• [ASSIGNMENT]:
Below are records; copy every line among them that contains the word "white".

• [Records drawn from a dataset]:
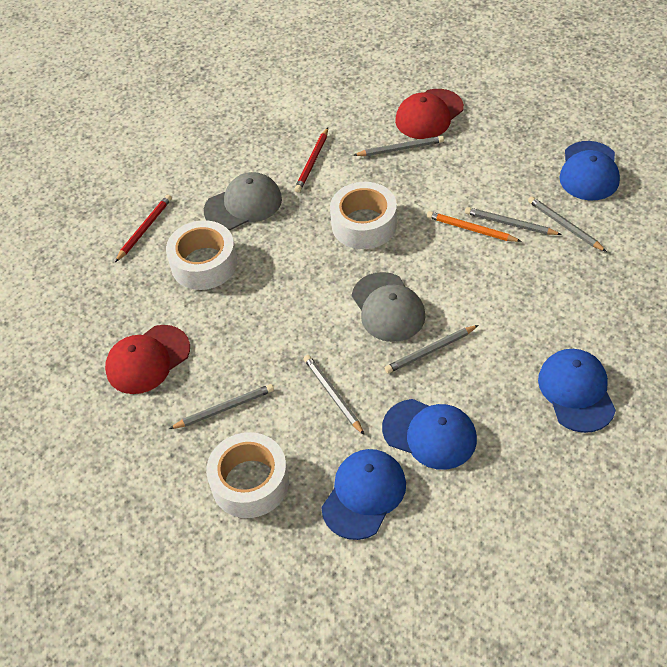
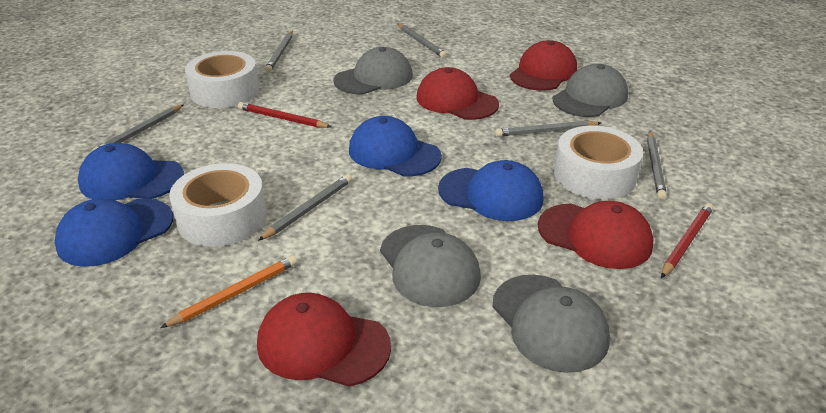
grey cap: 2 -> 4
red cap: 2 -> 4

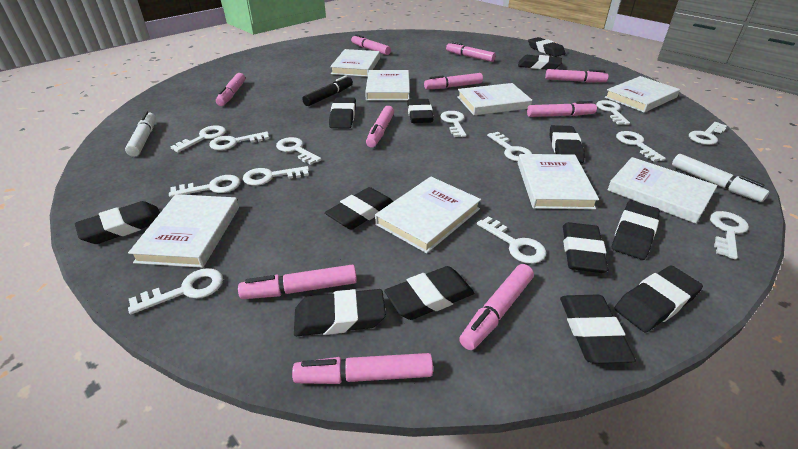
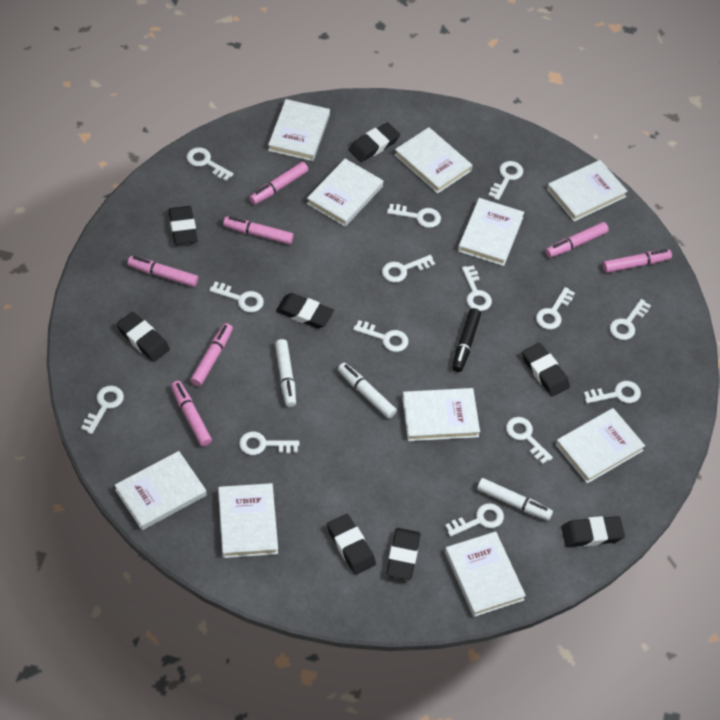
black eraser: 13 -> 8
pink marker: 10 -> 7
white book: 8 -> 10
white key: 13 -> 14
white marker: 2 -> 3

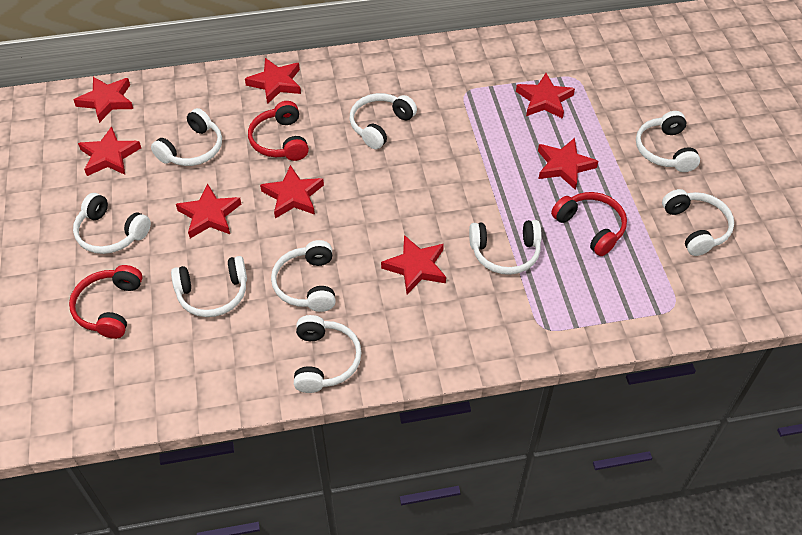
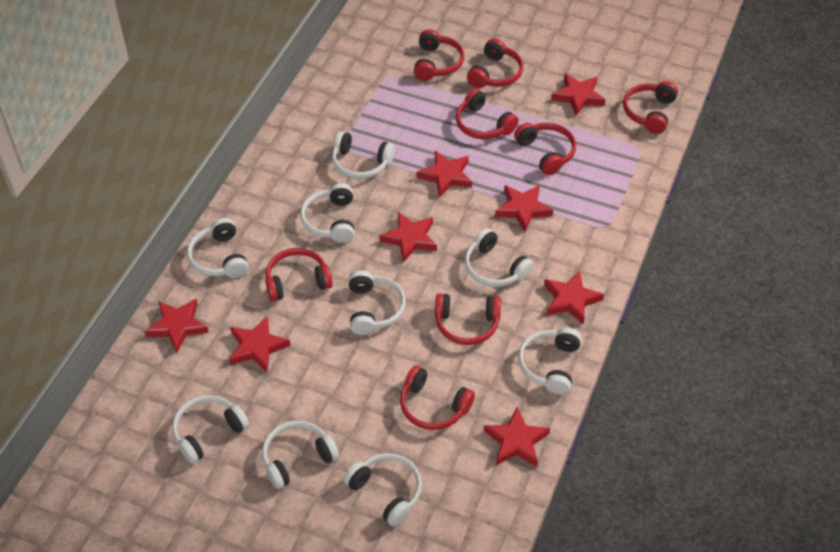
red headphones: 3 -> 8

• [SOLUTION TO THIS EXERCISE]:
white book: 8 -> 10
white key: 13 -> 14
white marker: 2 -> 3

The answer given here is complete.